Input data:
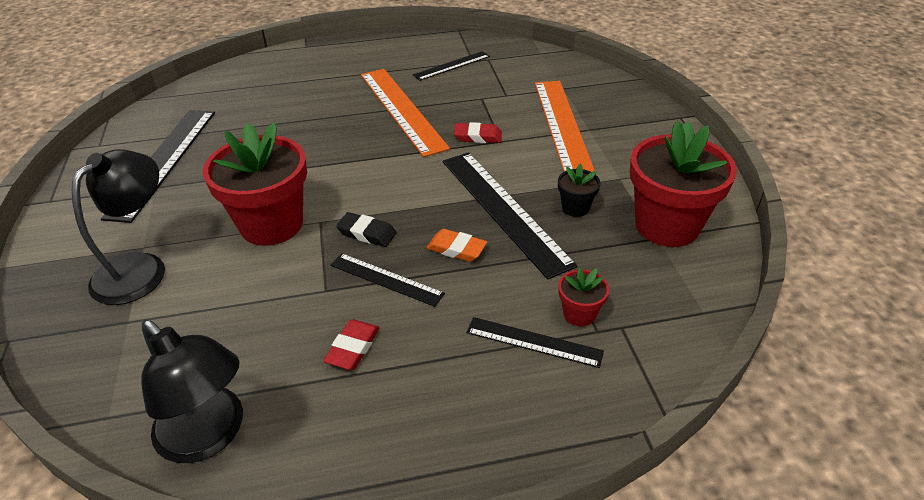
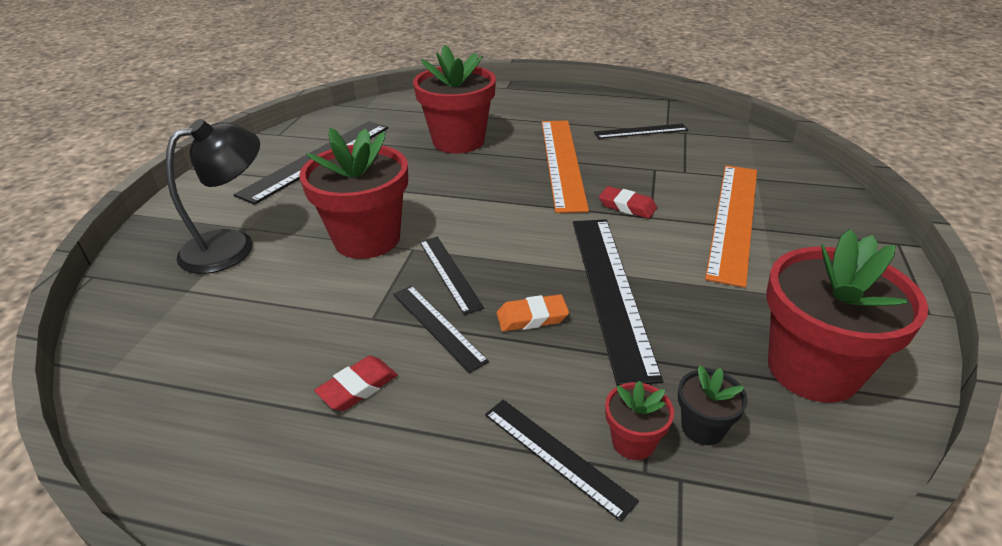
camera: 25 degrees right, 5 degrees down
black lamp [141,320,243,463] -> none
black eraser [336,212,397,247] -> black ruler [420,237,484,315]
orange eraser [426,229,487,262] -> orange eraser turned 60 degrees counterclockwise [497,294,569,332]
black flower pot [558,164,601,217] -> black flower pot moved to [678,365,748,445]
none -> red flower pot [413,45,496,153]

Exercise brief: Identify the lines above with the word "flower". Copy them.

Answer to this task:
black flower pot [558,164,601,217] -> black flower pot moved to [678,365,748,445]
none -> red flower pot [413,45,496,153]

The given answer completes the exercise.